Reproduce the following lines verbatim, without altering anything.

Data in this exercise —

** start **

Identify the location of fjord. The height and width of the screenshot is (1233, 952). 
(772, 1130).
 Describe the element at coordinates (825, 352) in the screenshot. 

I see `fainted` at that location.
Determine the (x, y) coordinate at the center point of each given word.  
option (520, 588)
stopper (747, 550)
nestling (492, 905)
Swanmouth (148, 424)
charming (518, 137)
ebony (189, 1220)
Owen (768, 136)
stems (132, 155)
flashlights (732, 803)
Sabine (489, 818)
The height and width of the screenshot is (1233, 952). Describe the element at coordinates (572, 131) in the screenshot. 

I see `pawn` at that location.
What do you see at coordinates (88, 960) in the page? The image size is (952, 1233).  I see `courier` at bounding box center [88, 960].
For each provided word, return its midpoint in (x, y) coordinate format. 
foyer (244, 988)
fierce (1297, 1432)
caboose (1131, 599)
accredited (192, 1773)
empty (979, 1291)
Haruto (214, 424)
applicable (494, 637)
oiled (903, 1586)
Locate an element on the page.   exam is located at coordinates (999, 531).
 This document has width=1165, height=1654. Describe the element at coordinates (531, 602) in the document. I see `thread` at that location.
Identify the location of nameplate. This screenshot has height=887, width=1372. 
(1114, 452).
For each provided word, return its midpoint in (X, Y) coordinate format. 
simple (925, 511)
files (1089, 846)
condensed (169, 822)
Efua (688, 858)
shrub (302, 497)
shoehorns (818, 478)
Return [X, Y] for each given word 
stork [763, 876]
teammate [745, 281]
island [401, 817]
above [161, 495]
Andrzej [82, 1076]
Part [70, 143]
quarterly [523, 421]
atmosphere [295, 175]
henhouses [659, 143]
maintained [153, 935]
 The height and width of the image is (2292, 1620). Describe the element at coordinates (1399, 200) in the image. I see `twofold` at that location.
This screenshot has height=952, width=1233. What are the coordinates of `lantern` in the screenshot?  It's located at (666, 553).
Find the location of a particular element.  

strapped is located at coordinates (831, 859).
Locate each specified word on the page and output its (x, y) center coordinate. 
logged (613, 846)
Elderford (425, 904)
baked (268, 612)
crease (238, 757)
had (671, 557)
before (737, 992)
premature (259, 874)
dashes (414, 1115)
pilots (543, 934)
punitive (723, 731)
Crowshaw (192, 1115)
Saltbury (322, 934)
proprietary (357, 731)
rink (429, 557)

** end **

Solution for this task —
Identify the location of fjord. The height and width of the screenshot is (1233, 952). 
(772, 1130).
 Describe the element at coordinates (825, 352) in the screenshot. 

I see `fainted` at that location.
Determine the (x, y) coordinate at the center point of each given word.  
option (520, 588)
stopper (747, 550)
nestling (492, 905)
Swanmouth (148, 424)
charming (518, 137)
ebony (189, 1220)
Owen (768, 136)
stems (132, 155)
flashlights (732, 803)
Sabine (489, 818)
The height and width of the screenshot is (1233, 952). Describe the element at coordinates (572, 131) in the screenshot. 

I see `pawn` at that location.
What do you see at coordinates (88, 960) in the page? The image size is (952, 1233).  I see `courier` at bounding box center [88, 960].
For each provided word, return its midpoint in (x, y) coordinate format. 
foyer (244, 988)
fierce (1297, 1432)
caboose (1131, 599)
accredited (192, 1773)
empty (979, 1291)
Haruto (214, 424)
applicable (494, 637)
oiled (903, 1586)
Locate an element on the page.   exam is located at coordinates (999, 531).
 This document has width=1165, height=1654. Describe the element at coordinates (531, 602) in the document. I see `thread` at that location.
Identify the location of nameplate. This screenshot has height=887, width=1372. 
(1114, 452).
For each provided word, return its midpoint in (X, Y) coordinate format. 
simple (925, 511)
files (1089, 846)
condensed (169, 822)
Efua (688, 858)
shrub (302, 497)
shoehorns (818, 478)
Return [X, Y] for each given word 
stork [763, 876]
teammate [745, 281]
island [401, 817]
above [161, 495]
Andrzej [82, 1076]
Part [70, 143]
quarterly [523, 421]
atmosphere [295, 175]
henhouses [659, 143]
maintained [153, 935]
 The height and width of the image is (2292, 1620). Describe the element at coordinates (1399, 200) in the image. I see `twofold` at that location.
This screenshot has height=952, width=1233. What are the coordinates of `lantern` in the screenshot?  It's located at (666, 553).
Find the location of a particular element.  

strapped is located at coordinates (831, 859).
Locate each specified word on the page and output its (x, y) center coordinate. 
logged (613, 846)
Elderford (425, 904)
baked (268, 612)
crease (238, 757)
had (671, 557)
before (737, 992)
premature (259, 874)
dashes (414, 1115)
pilots (543, 934)
punitive (723, 731)
Crowshaw (192, 1115)
Saltbury (322, 934)
proprietary (357, 731)
rink (429, 557)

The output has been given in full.